### WHAT IS NEEDED:
Write out the lines exactly, starting with the line that contains "green pentagon: rotated 18 degrees clockwise" and continuing through the last line of the records, leaving the pictures out of your answer.

### THE RECORDS:
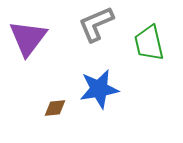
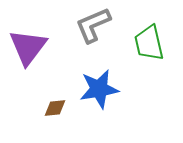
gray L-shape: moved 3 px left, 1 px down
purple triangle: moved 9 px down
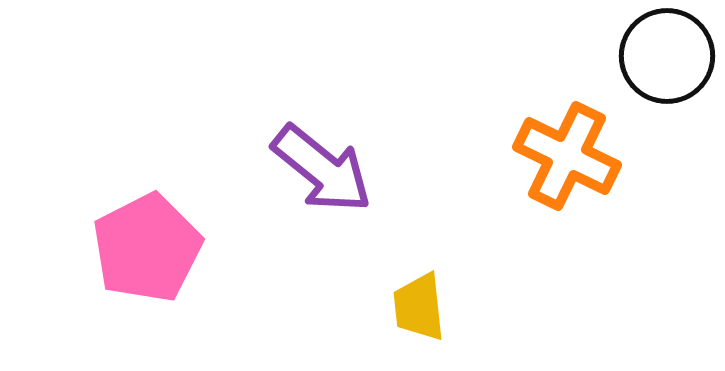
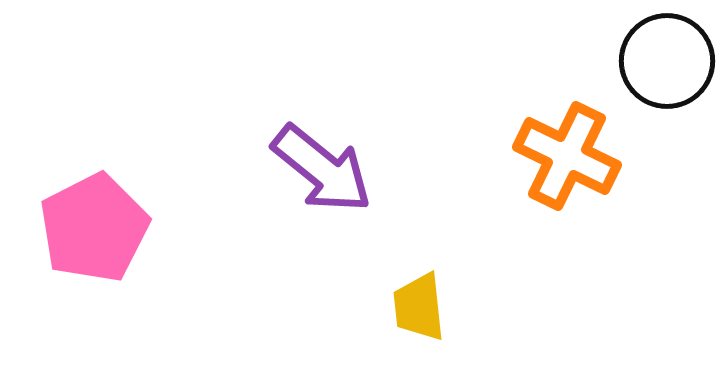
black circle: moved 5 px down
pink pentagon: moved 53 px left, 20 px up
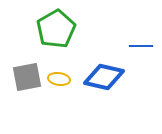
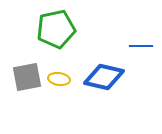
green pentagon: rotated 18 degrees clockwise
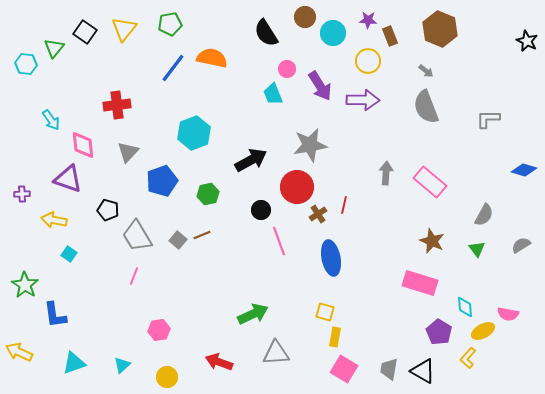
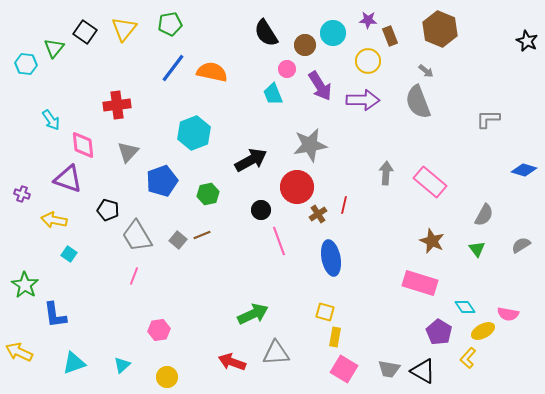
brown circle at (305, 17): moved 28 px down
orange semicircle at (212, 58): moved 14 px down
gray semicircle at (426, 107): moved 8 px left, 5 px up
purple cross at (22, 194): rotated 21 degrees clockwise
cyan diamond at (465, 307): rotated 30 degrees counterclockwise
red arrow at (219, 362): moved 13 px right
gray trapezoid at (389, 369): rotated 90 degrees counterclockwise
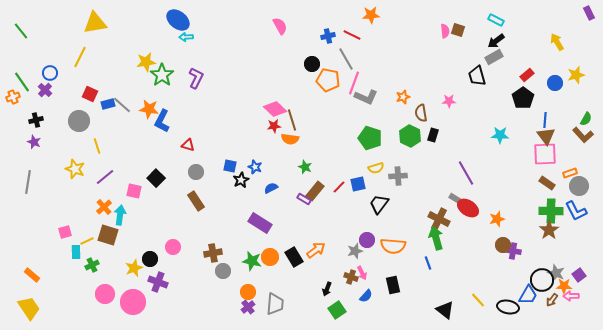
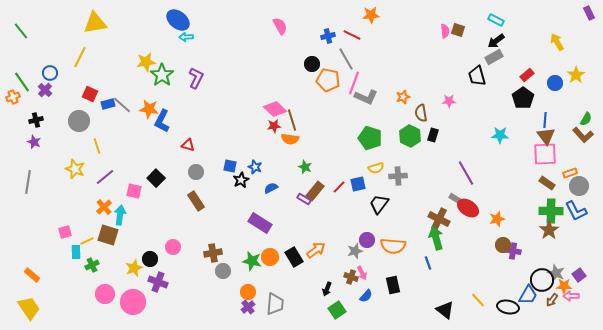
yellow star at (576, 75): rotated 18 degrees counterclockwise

### THE OUTPUT:
green pentagon: rotated 18 degrees clockwise
brown circle at (305, 17): moved 28 px down
orange semicircle at (212, 58): moved 14 px down
gray semicircle at (426, 107): moved 8 px left, 5 px up
purple cross at (22, 194): rotated 21 degrees clockwise
cyan diamond at (465, 307): rotated 30 degrees counterclockwise
red arrow at (219, 362): moved 13 px right
gray trapezoid at (389, 369): rotated 90 degrees counterclockwise
yellow star at (576, 75): rotated 18 degrees counterclockwise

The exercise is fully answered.